WHAT THE TASK ASKS
Reproduce the material below with "centreline" replaced by "centerline" wherever it occurs, leaving everything else unchanged.

PROVIDED RECORDS
* * * *

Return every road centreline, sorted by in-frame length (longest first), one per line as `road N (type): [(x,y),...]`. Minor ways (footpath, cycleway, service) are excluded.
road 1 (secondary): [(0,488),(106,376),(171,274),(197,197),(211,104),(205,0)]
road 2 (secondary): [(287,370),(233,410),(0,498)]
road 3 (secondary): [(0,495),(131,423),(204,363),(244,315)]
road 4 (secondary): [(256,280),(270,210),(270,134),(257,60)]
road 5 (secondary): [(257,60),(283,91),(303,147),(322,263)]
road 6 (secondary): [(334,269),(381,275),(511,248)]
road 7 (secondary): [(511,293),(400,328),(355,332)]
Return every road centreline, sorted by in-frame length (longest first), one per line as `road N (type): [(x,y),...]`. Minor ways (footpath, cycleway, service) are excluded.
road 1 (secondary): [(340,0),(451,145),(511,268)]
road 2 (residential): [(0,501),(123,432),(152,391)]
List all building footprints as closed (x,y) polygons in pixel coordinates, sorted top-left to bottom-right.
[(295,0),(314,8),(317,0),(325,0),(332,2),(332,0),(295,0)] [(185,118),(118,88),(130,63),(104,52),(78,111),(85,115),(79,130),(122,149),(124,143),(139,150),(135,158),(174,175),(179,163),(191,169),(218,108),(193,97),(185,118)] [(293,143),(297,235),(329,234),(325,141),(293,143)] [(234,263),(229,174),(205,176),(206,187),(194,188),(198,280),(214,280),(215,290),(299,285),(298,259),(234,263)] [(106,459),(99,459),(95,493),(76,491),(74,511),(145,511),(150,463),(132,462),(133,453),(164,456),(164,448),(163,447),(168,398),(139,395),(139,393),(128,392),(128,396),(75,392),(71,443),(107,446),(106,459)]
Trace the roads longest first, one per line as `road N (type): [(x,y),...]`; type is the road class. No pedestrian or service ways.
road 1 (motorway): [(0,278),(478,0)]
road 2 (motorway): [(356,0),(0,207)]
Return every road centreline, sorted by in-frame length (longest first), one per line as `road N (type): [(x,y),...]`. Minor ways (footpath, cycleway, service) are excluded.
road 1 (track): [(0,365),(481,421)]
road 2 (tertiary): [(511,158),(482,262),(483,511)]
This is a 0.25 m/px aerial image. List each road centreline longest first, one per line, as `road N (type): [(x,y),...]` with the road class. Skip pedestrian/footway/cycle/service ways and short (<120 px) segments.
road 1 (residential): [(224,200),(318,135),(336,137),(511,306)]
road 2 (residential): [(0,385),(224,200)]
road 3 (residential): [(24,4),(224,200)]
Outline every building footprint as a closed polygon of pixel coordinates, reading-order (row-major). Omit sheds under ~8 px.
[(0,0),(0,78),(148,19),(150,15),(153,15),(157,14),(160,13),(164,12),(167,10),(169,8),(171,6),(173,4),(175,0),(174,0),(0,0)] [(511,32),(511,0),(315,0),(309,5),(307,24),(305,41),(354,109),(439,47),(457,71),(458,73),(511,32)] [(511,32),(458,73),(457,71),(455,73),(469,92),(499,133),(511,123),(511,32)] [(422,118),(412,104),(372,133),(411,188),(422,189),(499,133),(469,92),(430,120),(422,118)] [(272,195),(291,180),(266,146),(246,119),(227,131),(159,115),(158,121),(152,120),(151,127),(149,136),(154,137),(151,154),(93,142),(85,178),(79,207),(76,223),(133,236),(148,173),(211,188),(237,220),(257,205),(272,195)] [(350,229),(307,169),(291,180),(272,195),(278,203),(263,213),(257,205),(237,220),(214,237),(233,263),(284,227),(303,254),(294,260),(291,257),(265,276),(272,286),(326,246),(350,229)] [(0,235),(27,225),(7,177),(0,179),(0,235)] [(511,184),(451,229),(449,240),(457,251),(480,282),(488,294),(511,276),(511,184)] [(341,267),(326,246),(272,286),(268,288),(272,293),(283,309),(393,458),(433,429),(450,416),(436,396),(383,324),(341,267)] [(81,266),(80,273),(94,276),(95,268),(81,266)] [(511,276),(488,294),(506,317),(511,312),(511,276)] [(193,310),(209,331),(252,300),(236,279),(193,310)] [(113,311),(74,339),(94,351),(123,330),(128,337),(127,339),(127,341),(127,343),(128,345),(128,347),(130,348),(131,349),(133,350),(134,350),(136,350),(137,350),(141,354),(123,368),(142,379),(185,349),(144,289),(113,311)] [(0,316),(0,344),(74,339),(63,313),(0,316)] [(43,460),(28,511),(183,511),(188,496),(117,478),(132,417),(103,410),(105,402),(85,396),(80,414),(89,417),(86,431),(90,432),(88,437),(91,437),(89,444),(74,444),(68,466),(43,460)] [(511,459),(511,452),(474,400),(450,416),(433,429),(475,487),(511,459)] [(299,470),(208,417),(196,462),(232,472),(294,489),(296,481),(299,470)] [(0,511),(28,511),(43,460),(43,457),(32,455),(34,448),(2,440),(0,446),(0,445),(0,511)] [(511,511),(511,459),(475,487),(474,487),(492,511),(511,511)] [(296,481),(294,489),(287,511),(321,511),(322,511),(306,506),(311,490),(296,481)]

* * * *

ANSWER BELOW
Return every road centerline, sorted by in-frame length (longest first), one per line as `road N (type): [(x,y),...]`. Minor ways (footpath, cycleway, service) are excluded.
road 1 (secondary): [(0,488),(106,376),(171,274),(197,197),(211,104),(205,0)]
road 2 (secondary): [(287,370),(233,410),(0,498)]
road 3 (secondary): [(0,495),(131,423),(204,363),(244,315)]
road 4 (secondary): [(256,280),(270,210),(270,134),(257,60)]
road 5 (secondary): [(257,60),(283,91),(303,147),(322,263)]
road 6 (secondary): [(334,269),(381,275),(511,248)]
road 7 (secondary): [(511,293),(400,328),(355,332)]
Return every road centerline, sorted by in-frame length (longest first), one per line as `road N (type): [(x,y),...]`. Minor ways (footpath, cycleway, service) are excluded.
road 1 (secondary): [(340,0),(451,145),(511,268)]
road 2 (residential): [(0,501),(123,432),(152,391)]
List all building footprints as closed (x,y) polygons in pixel coordinates, sorted top-left to bottom-right.
[(295,0),(314,8),(317,0),(325,0),(332,2),(332,0),(295,0)] [(185,118),(118,88),(130,63),(104,52),(78,111),(85,115),(79,130),(122,149),(124,143),(139,150),(135,158),(174,175),(179,163),(191,169),(218,108),(193,97),(185,118)] [(293,143),(297,235),(329,234),(325,141),(293,143)] [(234,263),(229,174),(205,176),(206,187),(194,188),(198,280),(214,280),(215,290),(299,285),(298,259),(234,263)] [(106,459),(99,459),(95,493),(76,491),(74,511),(145,511),(150,463),(132,462),(133,453),(164,456),(164,448),(163,447),(168,398),(139,395),(139,393),(128,392),(128,396),(75,392),(71,443),(107,446),(106,459)]
Trace the roads longest first, one per line as `road N (type): [(x,y),...]`; type is the road class. No pedestrian or service ways.
road 1 (motorway): [(0,278),(478,0)]
road 2 (motorway): [(356,0),(0,207)]
Return every road centerline, sorted by in-frame length (longest first), one per line as `road N (type): [(x,y),...]`. Minor ways (footpath, cycleway, service) are excluded.
road 1 (track): [(0,365),(481,421)]
road 2 (tertiary): [(511,158),(482,262),(483,511)]
This is a 0.25 m/px aerial image. List each road centerline longest first, one per line, as `road N (type): [(x,y),...]` with the road class. Skip pedestrian/footway/cycle/service ways and short (<120 px) segments.
road 1 (residential): [(224,200),(318,135),(336,137),(511,306)]
road 2 (residential): [(0,385),(224,200)]
road 3 (residential): [(24,4),(224,200)]
Outline every building footprint as a closed polygon of pixel coordinates, reading-order (row-major). Omit sheds under ~8 px.
[(0,0),(0,78),(148,19),(150,15),(153,15),(157,14),(160,13),(164,12),(167,10),(169,8),(171,6),(173,4),(175,0),(174,0),(0,0)] [(511,32),(511,0),(315,0),(309,5),(307,24),(305,41),(354,109),(439,47),(457,71),(458,73),(511,32)] [(511,32),(458,73),(457,71),(455,73),(469,92),(499,133),(511,123),(511,32)] [(422,118),(412,104),(372,133),(411,188),(422,189),(499,133),(469,92),(430,120),(422,118)] [(272,195),(291,180),(266,146),(246,119),(227,131),(159,115),(158,121),(152,120),(151,127),(149,136),(154,137),(151,154),(93,142),(85,178),(79,207),(76,223),(133,236),(148,173),(211,188),(237,220),(257,205),(272,195)] [(350,229),(307,169),(291,180),(272,195),(278,203),(263,213),(257,205),(237,220),(214,237),(233,263),(284,227),(303,254),(294,260),(291,257),(265,276),(272,286),(326,246),(350,229)] [(0,235),(27,225),(7,177),(0,179),(0,235)] [(511,184),(451,229),(449,240),(457,251),(480,282),(488,294),(511,276),(511,184)] [(341,267),(326,246),(272,286),(268,288),(272,293),(283,309),(393,458),(433,429),(450,416),(436,396),(383,324),(341,267)] [(81,266),(80,273),(94,276),(95,268),(81,266)] [(511,276),(488,294),(506,317),(511,312),(511,276)] [(193,310),(209,331),(252,300),(236,279),(193,310)] [(113,311),(74,339),(94,351),(123,330),(128,337),(127,339),(127,341),(127,343),(128,345),(128,347),(130,348),(131,349),(133,350),(134,350),(136,350),(137,350),(141,354),(123,368),(142,379),(185,349),(144,289),(113,311)] [(0,316),(0,344),(74,339),(63,313),(0,316)] [(43,460),(28,511),(183,511),(188,496),(117,478),(132,417),(103,410),(105,402),(85,396),(80,414),(89,417),(86,431),(90,432),(88,437),(91,437),(89,444),(74,444),(68,466),(43,460)] [(511,459),(511,452),(474,400),(450,416),(433,429),(475,487),(511,459)] [(299,470),(208,417),(196,462),(232,472),(294,489),(296,481),(299,470)] [(0,511),(28,511),(43,460),(43,457),(32,455),(34,448),(2,440),(0,446),(0,445),(0,511)] [(511,511),(511,459),(475,487),(474,487),(492,511),(511,511)] [(296,481),(294,489),(287,511),(321,511),(322,511),(306,506),(311,490),(296,481)]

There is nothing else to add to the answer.